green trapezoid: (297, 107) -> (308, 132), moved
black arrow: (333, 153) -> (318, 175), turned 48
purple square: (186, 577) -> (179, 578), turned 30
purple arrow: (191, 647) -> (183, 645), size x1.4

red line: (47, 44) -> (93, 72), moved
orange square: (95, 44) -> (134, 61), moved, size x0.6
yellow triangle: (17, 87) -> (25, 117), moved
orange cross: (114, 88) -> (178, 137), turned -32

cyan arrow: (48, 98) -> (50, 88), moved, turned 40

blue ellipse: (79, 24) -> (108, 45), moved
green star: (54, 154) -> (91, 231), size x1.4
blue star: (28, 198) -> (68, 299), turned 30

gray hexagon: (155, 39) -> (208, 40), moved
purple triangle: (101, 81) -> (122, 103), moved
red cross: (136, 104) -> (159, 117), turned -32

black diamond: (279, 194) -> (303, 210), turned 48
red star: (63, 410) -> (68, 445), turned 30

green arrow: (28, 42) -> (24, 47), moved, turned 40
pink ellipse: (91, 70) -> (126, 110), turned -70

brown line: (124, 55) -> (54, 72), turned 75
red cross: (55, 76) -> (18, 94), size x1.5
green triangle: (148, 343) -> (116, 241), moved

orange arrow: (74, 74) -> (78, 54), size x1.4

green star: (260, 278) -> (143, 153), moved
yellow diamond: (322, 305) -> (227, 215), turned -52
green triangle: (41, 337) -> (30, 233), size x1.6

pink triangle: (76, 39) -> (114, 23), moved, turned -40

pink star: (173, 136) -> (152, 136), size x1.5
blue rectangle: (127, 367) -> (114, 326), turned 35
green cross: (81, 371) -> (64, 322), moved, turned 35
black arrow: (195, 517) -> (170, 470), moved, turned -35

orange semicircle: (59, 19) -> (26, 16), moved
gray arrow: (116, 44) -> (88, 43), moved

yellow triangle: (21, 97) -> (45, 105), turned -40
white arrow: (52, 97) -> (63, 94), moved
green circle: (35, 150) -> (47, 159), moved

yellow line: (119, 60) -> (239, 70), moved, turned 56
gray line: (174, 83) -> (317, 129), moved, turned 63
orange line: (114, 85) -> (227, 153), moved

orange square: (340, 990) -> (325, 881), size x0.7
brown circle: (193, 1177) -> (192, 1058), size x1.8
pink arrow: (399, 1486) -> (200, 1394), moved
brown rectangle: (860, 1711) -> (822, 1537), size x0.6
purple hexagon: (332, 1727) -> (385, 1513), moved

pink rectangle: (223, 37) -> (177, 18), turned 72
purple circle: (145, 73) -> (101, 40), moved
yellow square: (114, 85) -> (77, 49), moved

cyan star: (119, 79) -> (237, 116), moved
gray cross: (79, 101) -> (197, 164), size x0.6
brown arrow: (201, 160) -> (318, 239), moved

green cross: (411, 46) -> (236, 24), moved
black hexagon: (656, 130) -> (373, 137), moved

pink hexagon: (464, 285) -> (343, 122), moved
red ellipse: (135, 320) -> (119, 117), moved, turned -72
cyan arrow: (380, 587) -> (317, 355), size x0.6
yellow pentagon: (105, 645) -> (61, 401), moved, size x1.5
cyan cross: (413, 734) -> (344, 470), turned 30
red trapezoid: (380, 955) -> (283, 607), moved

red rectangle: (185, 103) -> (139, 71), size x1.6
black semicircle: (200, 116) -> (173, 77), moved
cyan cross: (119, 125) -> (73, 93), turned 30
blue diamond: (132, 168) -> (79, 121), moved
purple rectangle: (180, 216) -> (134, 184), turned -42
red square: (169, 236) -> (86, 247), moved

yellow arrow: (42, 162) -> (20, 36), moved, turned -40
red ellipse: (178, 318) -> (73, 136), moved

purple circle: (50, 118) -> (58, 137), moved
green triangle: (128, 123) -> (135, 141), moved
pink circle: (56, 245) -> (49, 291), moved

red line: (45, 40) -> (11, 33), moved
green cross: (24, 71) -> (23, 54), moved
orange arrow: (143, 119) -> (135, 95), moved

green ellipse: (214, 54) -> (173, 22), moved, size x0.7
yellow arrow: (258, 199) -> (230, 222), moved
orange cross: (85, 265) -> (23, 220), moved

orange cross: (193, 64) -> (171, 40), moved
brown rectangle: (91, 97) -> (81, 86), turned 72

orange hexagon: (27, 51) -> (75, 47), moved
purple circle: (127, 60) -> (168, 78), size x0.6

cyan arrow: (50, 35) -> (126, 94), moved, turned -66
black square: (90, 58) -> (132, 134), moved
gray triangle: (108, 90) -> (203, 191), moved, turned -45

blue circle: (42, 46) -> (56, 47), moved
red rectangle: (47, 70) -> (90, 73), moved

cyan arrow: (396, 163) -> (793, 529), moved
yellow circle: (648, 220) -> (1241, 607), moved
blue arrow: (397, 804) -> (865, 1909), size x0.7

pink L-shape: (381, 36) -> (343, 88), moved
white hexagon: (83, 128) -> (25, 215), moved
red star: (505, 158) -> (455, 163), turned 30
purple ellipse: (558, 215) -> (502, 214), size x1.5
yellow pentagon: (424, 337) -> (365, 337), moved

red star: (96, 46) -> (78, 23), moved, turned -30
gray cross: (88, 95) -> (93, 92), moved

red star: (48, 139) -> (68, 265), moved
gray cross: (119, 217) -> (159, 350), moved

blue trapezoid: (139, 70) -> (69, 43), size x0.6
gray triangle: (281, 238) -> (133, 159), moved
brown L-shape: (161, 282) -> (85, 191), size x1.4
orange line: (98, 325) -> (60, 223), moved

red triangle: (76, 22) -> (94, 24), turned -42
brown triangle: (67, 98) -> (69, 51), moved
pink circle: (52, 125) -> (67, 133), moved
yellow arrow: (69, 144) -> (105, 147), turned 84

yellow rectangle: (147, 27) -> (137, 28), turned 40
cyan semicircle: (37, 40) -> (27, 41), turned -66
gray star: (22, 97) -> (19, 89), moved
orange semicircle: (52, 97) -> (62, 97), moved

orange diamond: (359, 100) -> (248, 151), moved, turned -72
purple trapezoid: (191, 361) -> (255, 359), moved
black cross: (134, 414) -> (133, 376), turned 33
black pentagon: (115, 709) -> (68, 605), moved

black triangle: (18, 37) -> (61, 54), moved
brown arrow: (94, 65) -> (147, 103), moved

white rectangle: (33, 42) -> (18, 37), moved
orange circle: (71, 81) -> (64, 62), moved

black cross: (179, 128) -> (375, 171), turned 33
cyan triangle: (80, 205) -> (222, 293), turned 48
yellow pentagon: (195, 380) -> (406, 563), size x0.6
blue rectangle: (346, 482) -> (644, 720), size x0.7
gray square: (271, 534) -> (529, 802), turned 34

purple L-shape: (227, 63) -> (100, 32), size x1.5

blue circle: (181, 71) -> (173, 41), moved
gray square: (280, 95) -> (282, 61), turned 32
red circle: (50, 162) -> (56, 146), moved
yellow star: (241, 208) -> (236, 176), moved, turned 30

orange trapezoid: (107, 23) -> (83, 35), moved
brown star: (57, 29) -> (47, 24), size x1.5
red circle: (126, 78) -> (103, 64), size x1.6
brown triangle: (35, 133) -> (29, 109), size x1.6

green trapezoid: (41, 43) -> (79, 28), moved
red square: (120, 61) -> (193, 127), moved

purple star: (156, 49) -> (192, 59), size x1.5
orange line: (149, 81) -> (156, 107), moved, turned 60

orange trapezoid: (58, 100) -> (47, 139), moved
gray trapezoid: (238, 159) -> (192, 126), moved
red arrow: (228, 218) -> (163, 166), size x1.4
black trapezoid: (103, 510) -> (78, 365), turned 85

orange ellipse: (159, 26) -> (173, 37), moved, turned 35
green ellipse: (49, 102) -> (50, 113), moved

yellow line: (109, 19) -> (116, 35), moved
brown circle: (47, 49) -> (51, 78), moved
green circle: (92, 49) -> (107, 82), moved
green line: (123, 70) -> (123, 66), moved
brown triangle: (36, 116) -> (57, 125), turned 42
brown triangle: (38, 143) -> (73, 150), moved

_ _ _ _ _ _ _

Problem description :: Above are the entries. Quote exactly the lines from the one bearing "brown triangle: (67, 98) -> (69, 51), moved" through the one bearing "gray star: (22, 97) -> (19, 89), moved".

Response to this task ::
brown triangle: (67, 98) -> (69, 51), moved
pink circle: (52, 125) -> (67, 133), moved
yellow arrow: (69, 144) -> (105, 147), turned 84

yellow rectangle: (147, 27) -> (137, 28), turned 40
cyan semicircle: (37, 40) -> (27, 41), turned -66
gray star: (22, 97) -> (19, 89), moved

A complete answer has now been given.